- Aim of the exercise
Which lines in the material below contain the string "Clarinette"? Report each of them in full.

(Collected data entries)
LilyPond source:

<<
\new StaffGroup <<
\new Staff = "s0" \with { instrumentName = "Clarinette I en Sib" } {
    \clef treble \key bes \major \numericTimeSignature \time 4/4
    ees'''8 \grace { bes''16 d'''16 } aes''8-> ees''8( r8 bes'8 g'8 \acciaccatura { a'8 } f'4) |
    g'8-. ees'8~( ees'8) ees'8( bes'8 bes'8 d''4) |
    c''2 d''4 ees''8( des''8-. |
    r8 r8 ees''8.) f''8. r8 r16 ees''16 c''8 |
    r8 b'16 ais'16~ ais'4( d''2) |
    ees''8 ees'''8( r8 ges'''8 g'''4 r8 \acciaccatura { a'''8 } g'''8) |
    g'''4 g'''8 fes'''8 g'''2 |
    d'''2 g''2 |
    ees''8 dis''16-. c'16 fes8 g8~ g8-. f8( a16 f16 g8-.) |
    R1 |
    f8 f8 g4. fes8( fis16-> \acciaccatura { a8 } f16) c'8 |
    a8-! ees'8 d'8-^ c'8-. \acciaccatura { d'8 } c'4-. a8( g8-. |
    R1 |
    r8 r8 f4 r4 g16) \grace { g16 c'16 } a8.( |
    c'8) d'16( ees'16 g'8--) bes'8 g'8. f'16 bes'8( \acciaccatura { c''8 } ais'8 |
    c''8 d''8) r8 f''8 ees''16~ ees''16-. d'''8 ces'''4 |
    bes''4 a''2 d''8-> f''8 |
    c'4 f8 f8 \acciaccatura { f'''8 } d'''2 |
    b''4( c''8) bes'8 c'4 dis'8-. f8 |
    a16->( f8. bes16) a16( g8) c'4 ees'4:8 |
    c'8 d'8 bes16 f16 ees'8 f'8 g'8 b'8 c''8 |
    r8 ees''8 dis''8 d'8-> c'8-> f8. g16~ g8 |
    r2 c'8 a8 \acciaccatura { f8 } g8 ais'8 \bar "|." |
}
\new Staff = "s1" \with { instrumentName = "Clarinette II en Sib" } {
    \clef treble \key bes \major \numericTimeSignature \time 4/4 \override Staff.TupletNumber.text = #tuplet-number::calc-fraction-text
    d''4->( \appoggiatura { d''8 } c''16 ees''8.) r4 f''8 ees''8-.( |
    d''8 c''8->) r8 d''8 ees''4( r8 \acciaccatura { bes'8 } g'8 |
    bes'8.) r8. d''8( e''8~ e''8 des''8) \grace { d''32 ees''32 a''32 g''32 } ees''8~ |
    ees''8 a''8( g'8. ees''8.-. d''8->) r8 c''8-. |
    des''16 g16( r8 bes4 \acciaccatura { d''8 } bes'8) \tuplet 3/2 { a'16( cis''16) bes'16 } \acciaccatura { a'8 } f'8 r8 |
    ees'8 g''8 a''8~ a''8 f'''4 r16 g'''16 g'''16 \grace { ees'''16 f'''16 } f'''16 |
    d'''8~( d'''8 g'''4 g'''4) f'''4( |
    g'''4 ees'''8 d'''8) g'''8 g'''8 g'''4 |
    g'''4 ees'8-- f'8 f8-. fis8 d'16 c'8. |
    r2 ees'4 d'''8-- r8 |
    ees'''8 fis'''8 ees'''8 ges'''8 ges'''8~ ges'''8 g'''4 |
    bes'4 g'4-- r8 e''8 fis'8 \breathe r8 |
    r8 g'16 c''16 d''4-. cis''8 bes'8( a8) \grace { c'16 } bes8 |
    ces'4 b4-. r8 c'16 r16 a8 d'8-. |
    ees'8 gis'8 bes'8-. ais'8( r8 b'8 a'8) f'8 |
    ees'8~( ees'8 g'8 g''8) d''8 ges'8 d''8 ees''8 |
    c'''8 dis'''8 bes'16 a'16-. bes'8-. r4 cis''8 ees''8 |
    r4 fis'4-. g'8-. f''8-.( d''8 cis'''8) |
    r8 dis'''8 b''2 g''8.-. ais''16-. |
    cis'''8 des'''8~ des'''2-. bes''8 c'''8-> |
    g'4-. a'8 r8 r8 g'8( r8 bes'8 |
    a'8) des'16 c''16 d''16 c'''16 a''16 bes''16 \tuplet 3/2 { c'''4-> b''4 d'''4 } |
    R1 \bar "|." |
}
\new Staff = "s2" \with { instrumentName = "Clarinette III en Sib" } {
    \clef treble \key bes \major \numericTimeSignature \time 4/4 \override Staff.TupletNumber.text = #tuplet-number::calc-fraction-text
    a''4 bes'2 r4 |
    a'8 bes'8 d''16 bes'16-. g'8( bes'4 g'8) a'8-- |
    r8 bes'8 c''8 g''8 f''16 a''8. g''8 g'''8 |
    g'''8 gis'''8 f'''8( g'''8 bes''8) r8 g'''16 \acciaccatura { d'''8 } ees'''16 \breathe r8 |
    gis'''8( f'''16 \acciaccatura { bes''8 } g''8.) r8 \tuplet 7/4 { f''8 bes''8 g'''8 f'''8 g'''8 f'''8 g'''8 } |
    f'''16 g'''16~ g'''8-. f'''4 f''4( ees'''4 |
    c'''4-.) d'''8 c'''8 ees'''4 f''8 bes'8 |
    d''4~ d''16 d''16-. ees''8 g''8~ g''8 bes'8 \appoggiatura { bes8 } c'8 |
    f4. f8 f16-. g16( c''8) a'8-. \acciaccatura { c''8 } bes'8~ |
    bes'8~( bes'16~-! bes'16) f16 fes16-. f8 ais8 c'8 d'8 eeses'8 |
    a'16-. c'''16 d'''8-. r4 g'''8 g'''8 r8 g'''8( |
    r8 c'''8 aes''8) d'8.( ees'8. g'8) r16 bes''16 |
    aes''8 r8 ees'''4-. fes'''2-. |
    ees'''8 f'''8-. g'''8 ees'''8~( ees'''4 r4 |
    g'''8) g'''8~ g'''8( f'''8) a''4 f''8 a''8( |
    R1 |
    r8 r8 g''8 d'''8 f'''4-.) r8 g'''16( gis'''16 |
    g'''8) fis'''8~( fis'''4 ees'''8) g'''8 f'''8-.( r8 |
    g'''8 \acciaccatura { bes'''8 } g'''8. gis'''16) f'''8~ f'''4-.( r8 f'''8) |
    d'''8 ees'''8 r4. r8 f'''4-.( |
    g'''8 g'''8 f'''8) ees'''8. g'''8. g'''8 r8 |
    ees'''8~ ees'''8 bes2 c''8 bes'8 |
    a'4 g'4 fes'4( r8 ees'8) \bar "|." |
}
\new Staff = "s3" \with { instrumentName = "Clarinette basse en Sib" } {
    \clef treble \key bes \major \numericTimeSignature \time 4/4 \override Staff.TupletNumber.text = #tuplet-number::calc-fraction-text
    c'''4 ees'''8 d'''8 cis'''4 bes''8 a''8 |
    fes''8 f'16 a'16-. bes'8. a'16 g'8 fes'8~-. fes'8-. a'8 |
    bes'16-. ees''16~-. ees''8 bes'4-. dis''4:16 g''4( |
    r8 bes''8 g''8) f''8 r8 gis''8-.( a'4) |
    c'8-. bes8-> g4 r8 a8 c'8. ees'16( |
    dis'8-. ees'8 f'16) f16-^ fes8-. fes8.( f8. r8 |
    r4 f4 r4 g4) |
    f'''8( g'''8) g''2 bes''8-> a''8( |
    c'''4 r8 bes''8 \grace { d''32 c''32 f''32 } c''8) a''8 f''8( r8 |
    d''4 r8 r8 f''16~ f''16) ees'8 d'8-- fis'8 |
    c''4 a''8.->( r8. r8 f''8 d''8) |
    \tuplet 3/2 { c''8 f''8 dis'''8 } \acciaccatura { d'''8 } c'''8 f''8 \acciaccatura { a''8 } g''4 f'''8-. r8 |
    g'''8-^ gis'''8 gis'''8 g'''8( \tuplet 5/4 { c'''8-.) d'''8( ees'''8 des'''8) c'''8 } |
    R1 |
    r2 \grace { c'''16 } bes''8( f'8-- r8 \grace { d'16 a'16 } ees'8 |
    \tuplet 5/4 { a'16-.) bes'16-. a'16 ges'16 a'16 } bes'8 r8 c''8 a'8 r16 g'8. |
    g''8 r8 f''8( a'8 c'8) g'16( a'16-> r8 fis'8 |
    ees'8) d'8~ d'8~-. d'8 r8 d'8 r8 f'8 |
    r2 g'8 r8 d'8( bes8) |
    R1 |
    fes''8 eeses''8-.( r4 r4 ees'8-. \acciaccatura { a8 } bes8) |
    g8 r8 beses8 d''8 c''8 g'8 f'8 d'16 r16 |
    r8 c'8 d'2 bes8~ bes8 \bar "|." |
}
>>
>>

- Response
\new Staff = "s0" \with { instrumentName = "Clarinette I en Sib" } {
\new Staff = "s1" \with { instrumentName = "Clarinette II en Sib" } {
\new Staff = "s2" \with { instrumentName = "Clarinette III en Sib" } {
\new Staff = "s3" \with { instrumentName = "Clarinette basse en Sib" } {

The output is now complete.